■ Activity
From the records below, take each line where the string "orange" shows up and copy it.

■ Exercise inputs
Content starts
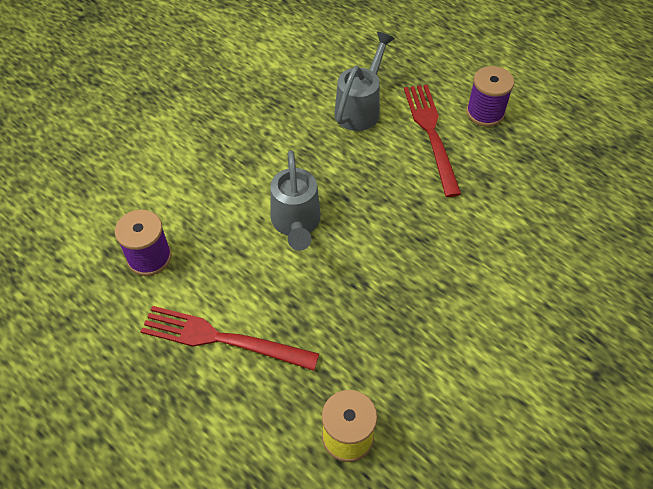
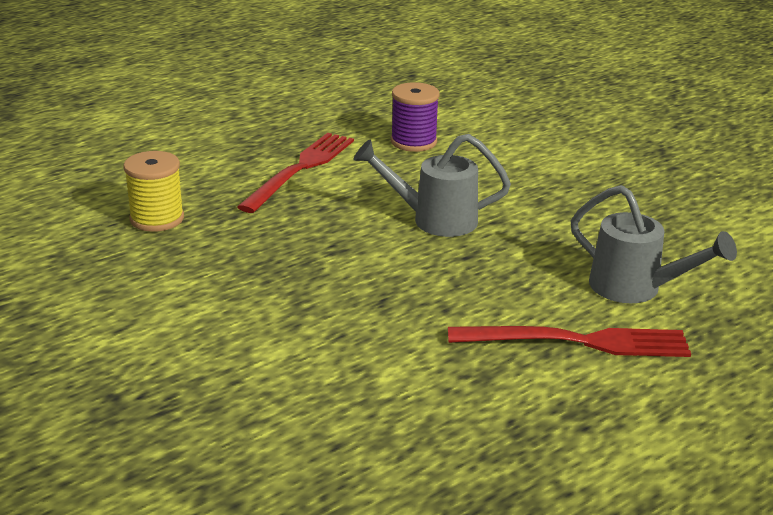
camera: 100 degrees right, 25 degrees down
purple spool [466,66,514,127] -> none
Content ends
Content starts
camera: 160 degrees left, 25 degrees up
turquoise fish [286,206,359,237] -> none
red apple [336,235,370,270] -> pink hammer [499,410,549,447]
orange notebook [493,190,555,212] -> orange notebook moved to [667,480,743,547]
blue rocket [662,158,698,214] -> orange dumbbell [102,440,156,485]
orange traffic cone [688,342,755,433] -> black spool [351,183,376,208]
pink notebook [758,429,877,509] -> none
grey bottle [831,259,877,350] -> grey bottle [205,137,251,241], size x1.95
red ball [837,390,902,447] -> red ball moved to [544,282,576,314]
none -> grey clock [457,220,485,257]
Content ends
Content starts
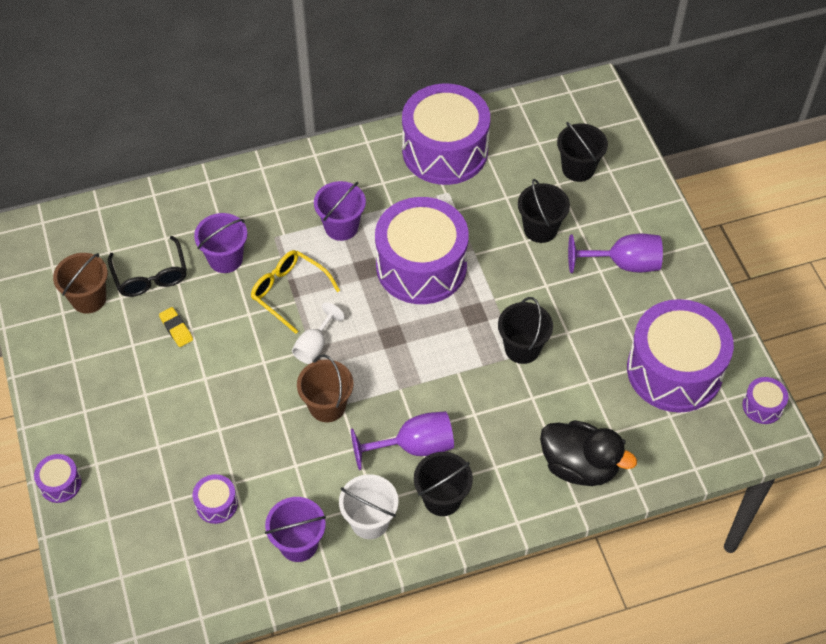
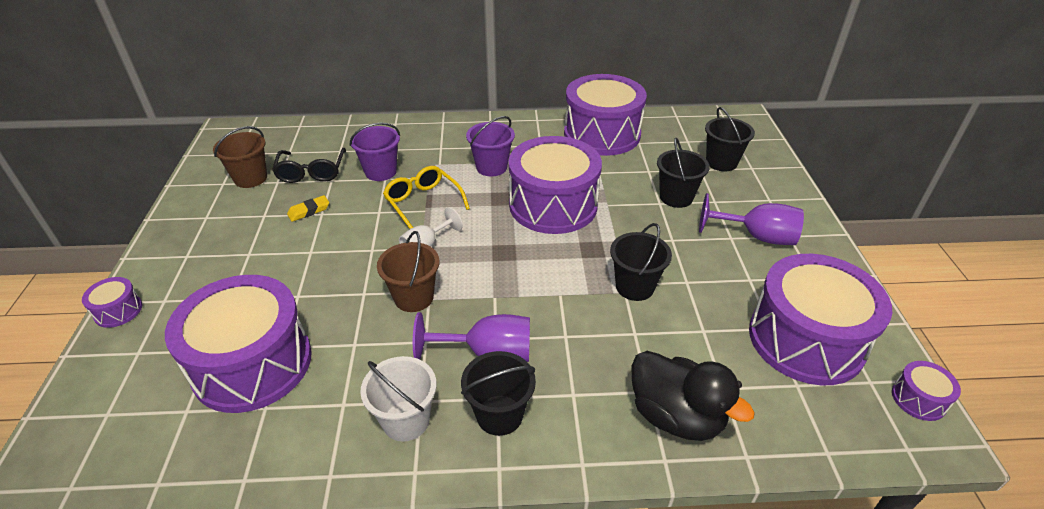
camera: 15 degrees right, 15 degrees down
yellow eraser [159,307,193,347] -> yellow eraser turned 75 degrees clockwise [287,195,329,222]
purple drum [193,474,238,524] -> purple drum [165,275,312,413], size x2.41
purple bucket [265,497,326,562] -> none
Content ends
■ Solution for this task
orange notebook [493,190,555,212] -> orange notebook moved to [667,480,743,547]
blue rocket [662,158,698,214] -> orange dumbbell [102,440,156,485]
orange traffic cone [688,342,755,433] -> black spool [351,183,376,208]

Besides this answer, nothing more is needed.